### Task prompt
Please make an exact transcription of the records, keeping the pictures out of it.

+-------+

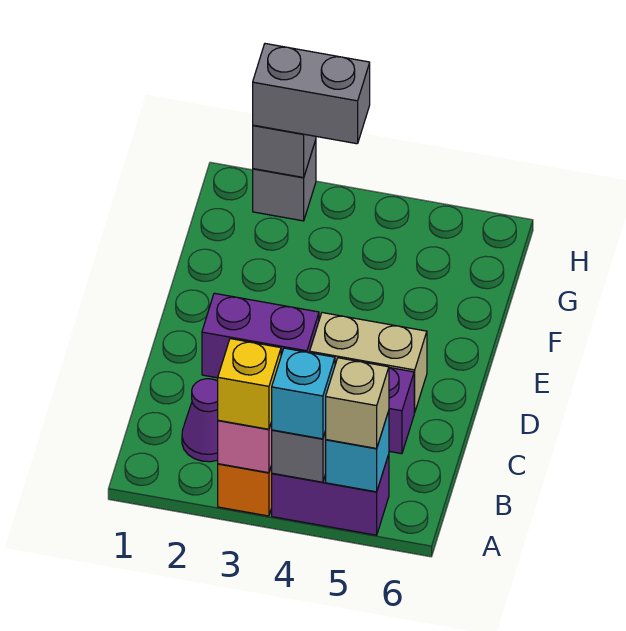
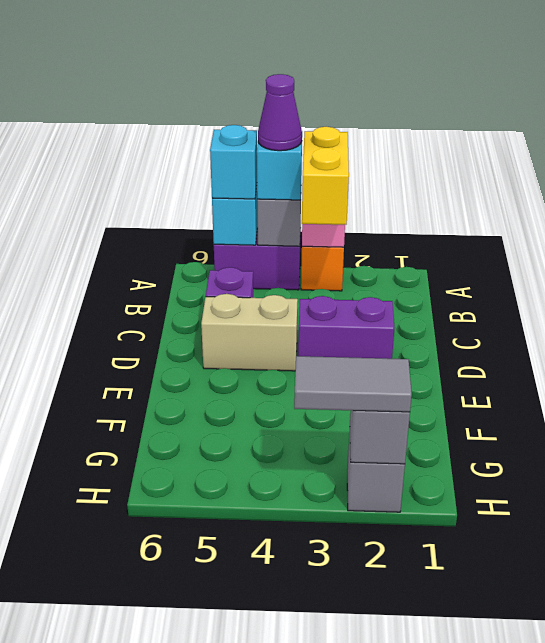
yellow brick A3 level 3 -> yellow brick A3:B3 level 3
tan brick A5 level 3 -> cyan brick A5 level 3
purple cone B2 level 1 -> purple cone A4 level 4
grey brick H2:H3 level 3 -> grey tile H2:H3 level 3

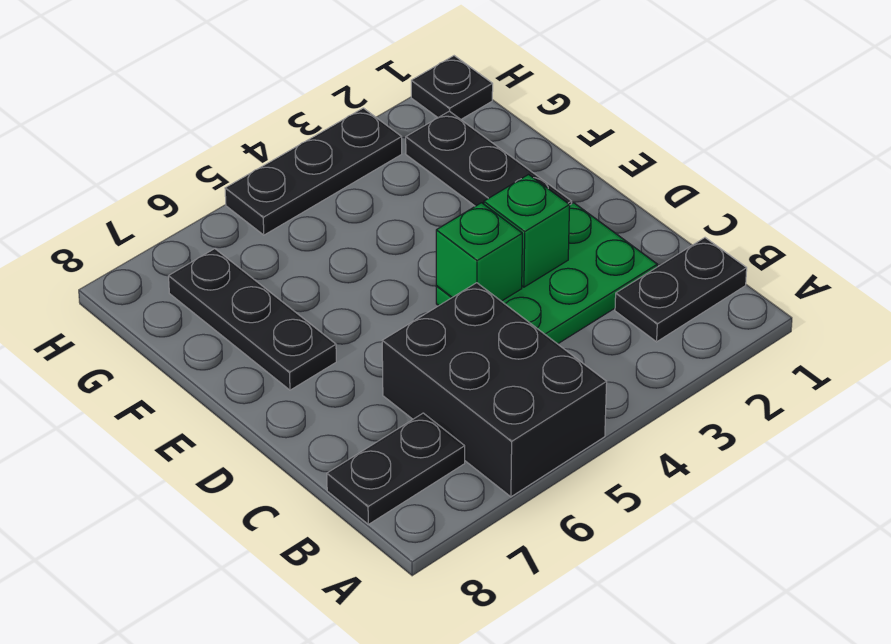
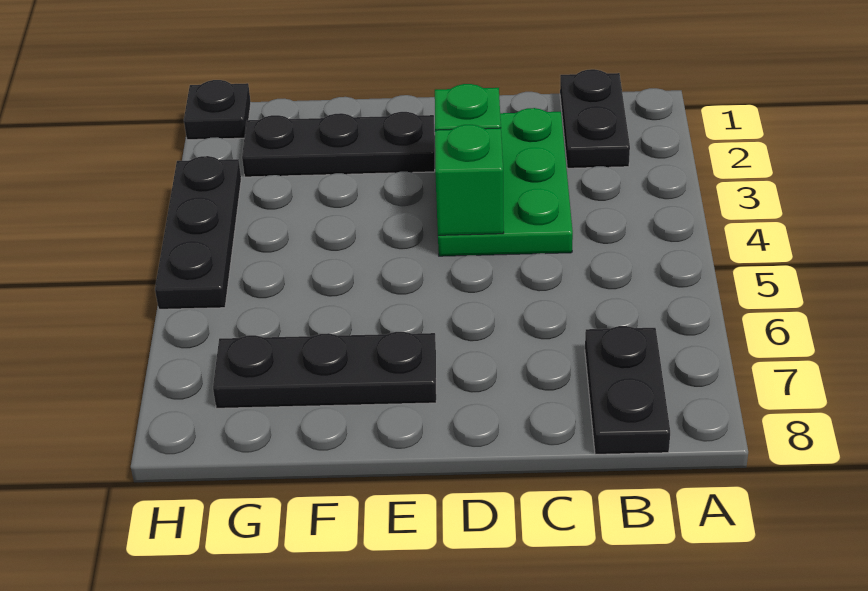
black brick A5:C6 level 1 -> none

+-------+

### Exercise response
yellow brick A3 level 3 -> yellow brick A3:B3 level 3
tan brick A5 level 3 -> cyan brick A5 level 3
purple cone B2 level 1 -> purple cone A4 level 4
grey brick H2:H3 level 3 -> grey tile H2:H3 level 3

black brick A5:C6 level 1 -> none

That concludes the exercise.